#### TRY IT:
Gather from the listing below each line that includes the word "rouge", and copy it.
Content starts
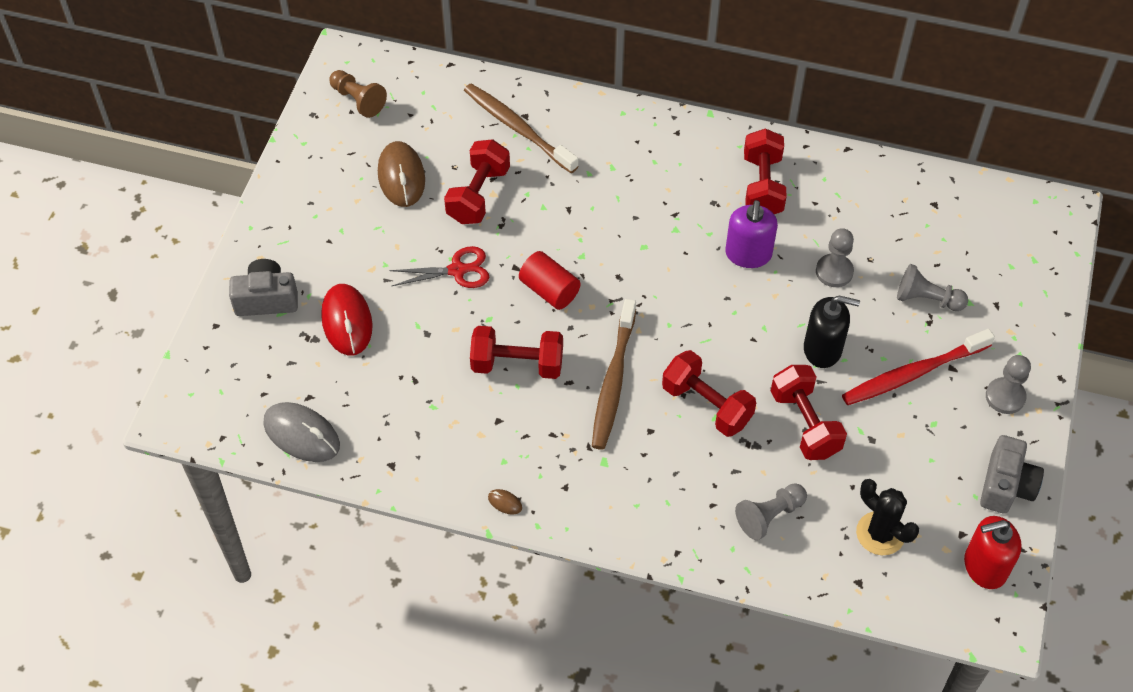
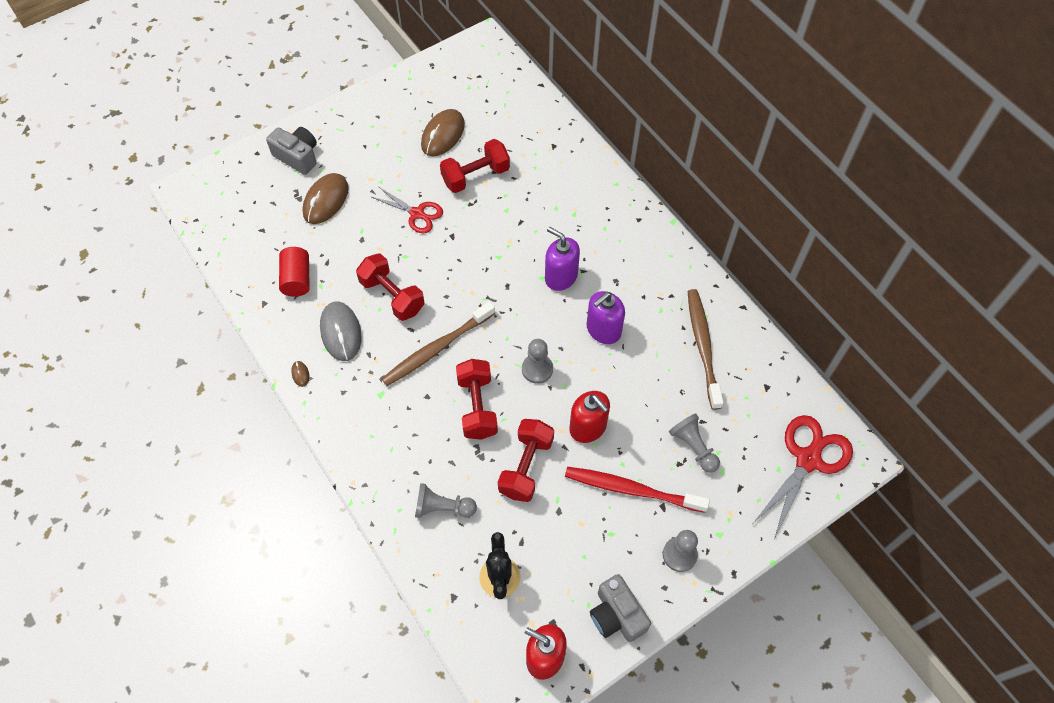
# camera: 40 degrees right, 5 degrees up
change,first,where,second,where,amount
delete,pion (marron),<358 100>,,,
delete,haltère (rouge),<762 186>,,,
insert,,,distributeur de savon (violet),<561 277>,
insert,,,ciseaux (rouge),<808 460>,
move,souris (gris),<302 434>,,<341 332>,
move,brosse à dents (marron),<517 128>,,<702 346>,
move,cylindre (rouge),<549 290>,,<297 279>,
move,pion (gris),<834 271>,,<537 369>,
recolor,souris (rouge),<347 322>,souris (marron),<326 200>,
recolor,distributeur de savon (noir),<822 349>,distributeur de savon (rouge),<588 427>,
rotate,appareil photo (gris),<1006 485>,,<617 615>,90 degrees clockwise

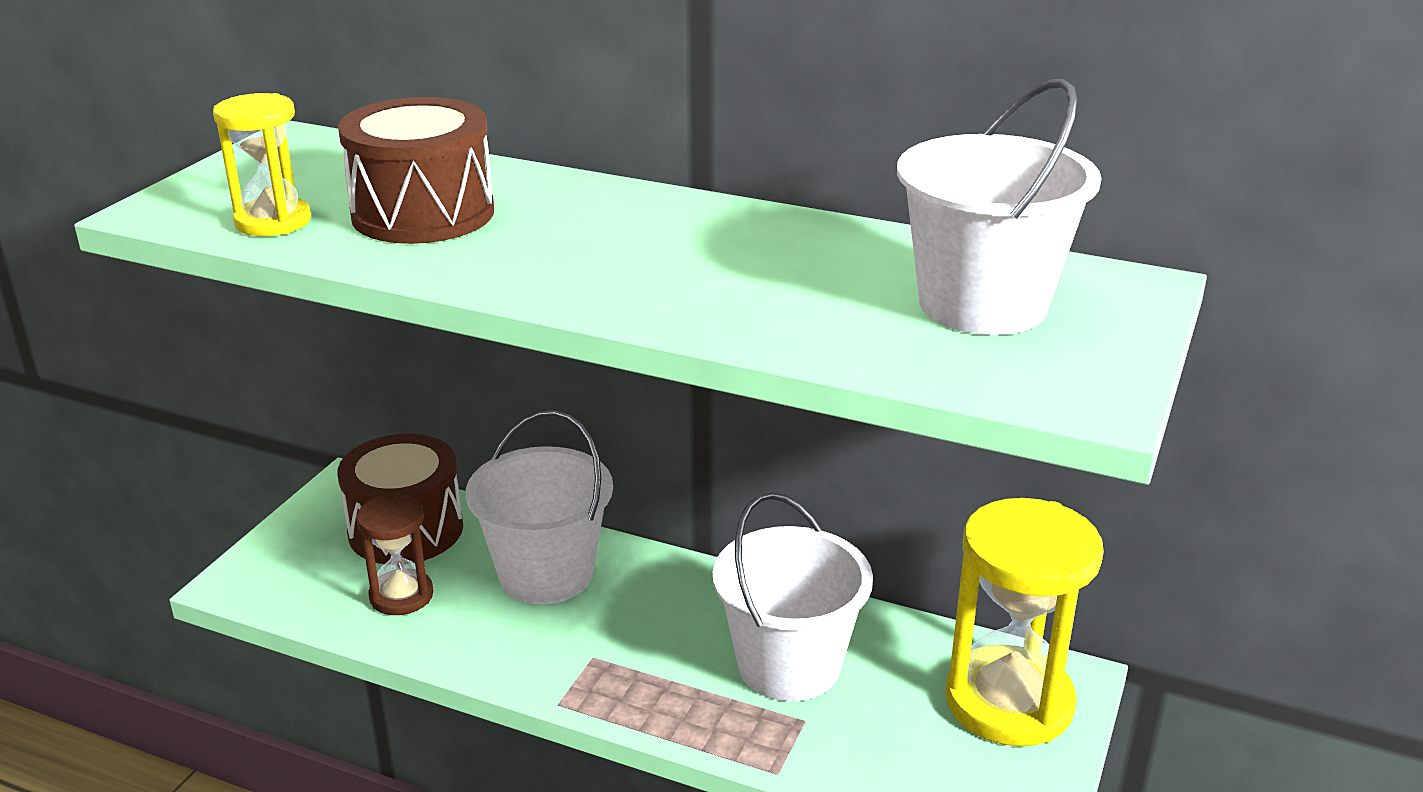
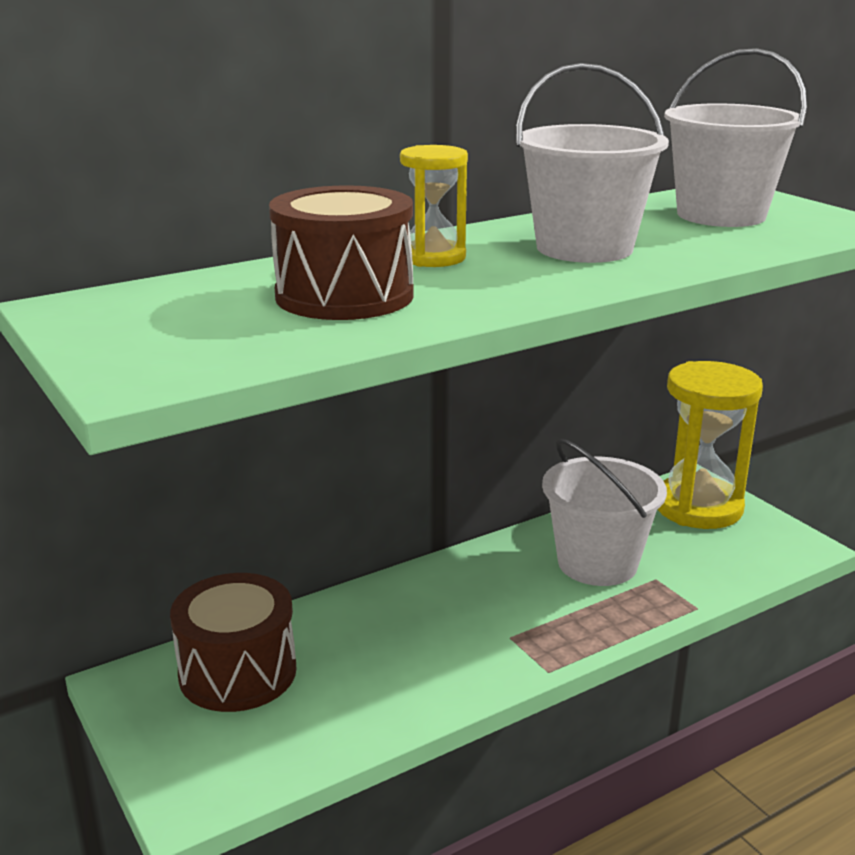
# camera: 55 degrees left, 5 degrees down
change,first,where,second,where,amount
delete,sablier (marron),<401 595>,,,
move,sablier (jaune),<273 221>,,<433 258>,
move,seau (blanc),<546 574>,,<584 248>,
Content ends
#### EXERCISE OUTPUT:
delete,haltère (rouge),<762 186>,,,
insert,,,ciseaux (rouge),<808 460>,
move,cylindre (rouge),<549 290>,,<297 279>,
recolor,souris (rouge),<347 322>,souris (marron),<326 200>,
recolor,distributeur de savon (noir),<822 349>,distributeur de savon (rouge),<588 427>,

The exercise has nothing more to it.